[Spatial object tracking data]
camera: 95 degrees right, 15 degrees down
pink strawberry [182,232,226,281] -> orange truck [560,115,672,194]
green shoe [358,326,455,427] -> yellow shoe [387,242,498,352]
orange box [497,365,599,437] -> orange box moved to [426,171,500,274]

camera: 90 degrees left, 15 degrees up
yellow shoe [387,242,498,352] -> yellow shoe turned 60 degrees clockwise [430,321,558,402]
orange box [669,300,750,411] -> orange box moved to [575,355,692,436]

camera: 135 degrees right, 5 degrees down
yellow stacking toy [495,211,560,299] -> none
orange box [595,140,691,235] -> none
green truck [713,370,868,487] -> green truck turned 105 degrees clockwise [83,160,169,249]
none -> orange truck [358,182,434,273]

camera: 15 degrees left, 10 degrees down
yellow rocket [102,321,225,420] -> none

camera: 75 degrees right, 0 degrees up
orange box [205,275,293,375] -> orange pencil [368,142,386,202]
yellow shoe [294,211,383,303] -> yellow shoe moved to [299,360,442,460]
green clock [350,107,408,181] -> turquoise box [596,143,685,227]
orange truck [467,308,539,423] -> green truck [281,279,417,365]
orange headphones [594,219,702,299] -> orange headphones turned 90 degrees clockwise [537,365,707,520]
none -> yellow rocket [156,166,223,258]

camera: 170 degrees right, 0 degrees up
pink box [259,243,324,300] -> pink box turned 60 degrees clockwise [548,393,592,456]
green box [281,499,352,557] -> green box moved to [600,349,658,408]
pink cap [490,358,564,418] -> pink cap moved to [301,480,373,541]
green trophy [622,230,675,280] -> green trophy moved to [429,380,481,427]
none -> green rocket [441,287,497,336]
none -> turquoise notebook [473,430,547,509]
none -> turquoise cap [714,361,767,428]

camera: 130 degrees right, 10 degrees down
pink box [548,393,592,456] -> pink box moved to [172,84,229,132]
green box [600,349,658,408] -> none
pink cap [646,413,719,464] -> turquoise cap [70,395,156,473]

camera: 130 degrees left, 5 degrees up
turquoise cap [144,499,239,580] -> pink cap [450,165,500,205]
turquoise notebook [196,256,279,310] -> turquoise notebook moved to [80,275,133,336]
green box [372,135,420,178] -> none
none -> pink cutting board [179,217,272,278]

→ YOUR TASK
In the entries above, restate word for word the lines between the one holding "green trophy [622,230,675,280]" and the one holding "camera: 130 degrees left, 5 degrees up", inclusive, and nothing besides.

→ RESPONSE
green trophy [622,230,675,280] -> green trophy moved to [429,380,481,427]
none -> green rocket [441,287,497,336]
none -> turquoise notebook [473,430,547,509]
none -> turquoise cap [714,361,767,428]

camera: 130 degrees right, 10 degrees down
pink box [548,393,592,456] -> pink box moved to [172,84,229,132]
green box [600,349,658,408] -> none
pink cap [646,413,719,464] -> turquoise cap [70,395,156,473]

camera: 130 degrees left, 5 degrees up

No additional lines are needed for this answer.